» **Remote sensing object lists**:
■ ■ ■ ■ ■ ■ ■

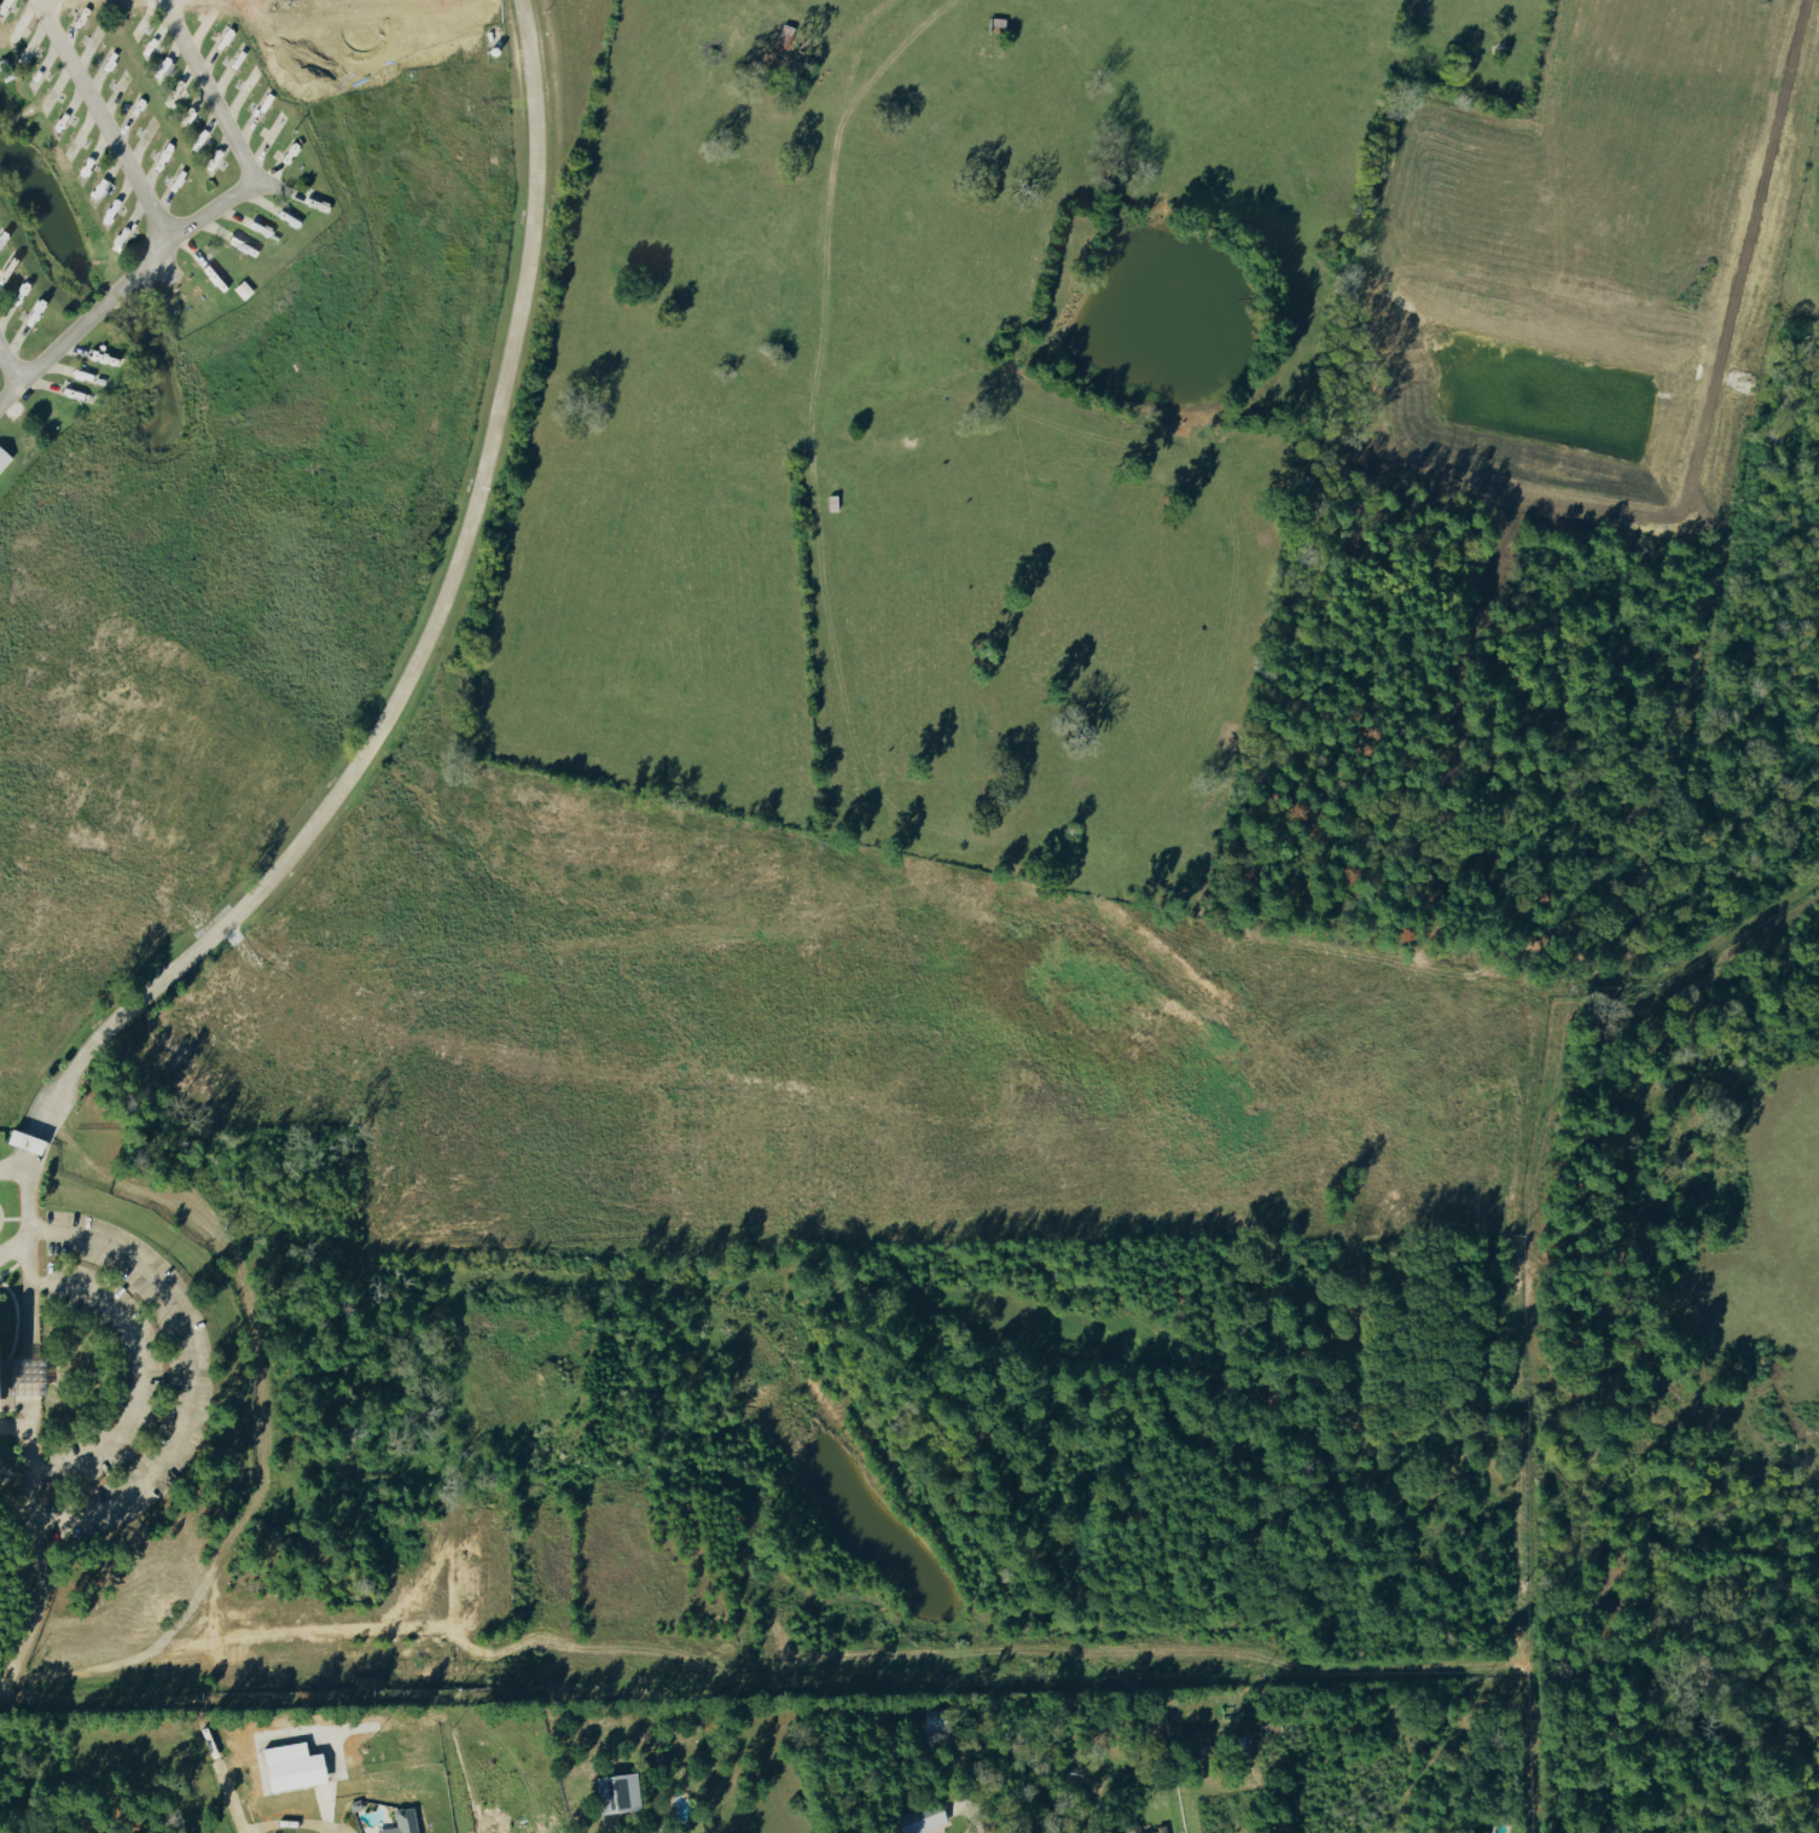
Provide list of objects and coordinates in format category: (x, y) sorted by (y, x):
road: (852, 57)
road: (113, 121)
road: (202, 226)
building: (240, 289)
road: (11, 386)
building: (2, 459)
road: (287, 857)
building: (19, 1139)
road: (15, 1169)
road: (13, 1245)
road: (134, 1370)
road: (186, 1370)
road: (4, 1675)
building: (614, 1792)
building: (399, 1821)
road: (975, 1823)
road: (299, 1828)
building: (1145, 1829)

■ ■ ■ ■ ■ ■ ■

» **To-do item**: Each line of the data should be printed again exactly. Please leave pictures out.

» **Answer area**:
Provide list of objects and coordinates in format category: (x, y) sorted by (y, x):
road: (852, 57)
road: (113, 121)
road: (202, 226)
building: (240, 289)
road: (11, 386)
building: (2, 459)
road: (287, 857)
building: (19, 1139)
road: (15, 1169)
road: (13, 1245)
road: (134, 1370)
road: (186, 1370)
road: (4, 1675)
building: (614, 1792)
building: (399, 1821)
road: (975, 1823)
road: (299, 1828)
building: (1145, 1829)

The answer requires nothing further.